• Activity
Lines before the one containing "blue dice: 1 -> 3" are left out; return that line and every line after it exactly, through the end of the data below.

** Information given follows **

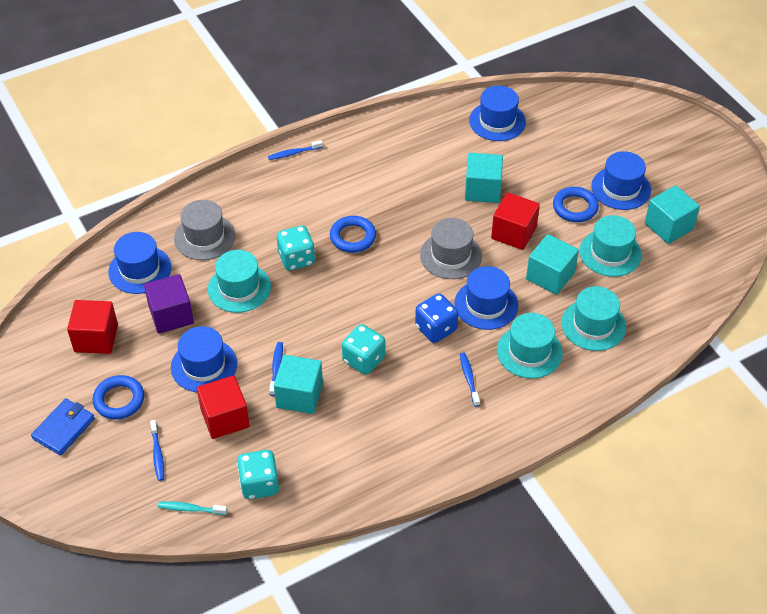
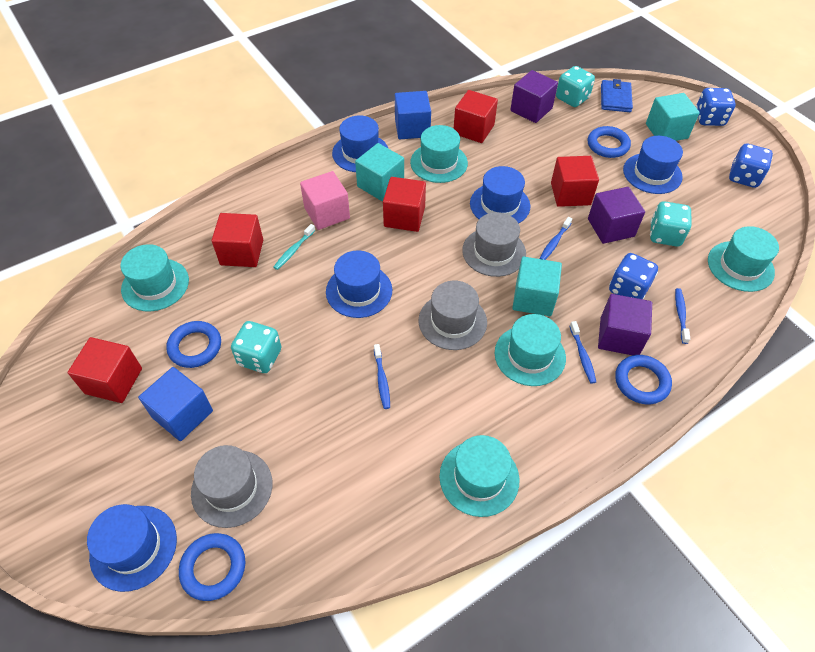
blue cube: 0 -> 2
blue dice: 1 -> 3
blue ring: 3 -> 4
grey hat: 2 -> 3
pink cube: 0 -> 1
purple cube: 1 -> 3
red cube: 3 -> 5
turquoise cube: 4 -> 3
turquoise hat: 4 -> 5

** End of Information given **

• Final answer
blue dice: 1 -> 3
blue ring: 3 -> 4
grey hat: 2 -> 3
pink cube: 0 -> 1
purple cube: 1 -> 3
red cube: 3 -> 5
turquoise cube: 4 -> 3
turquoise hat: 4 -> 5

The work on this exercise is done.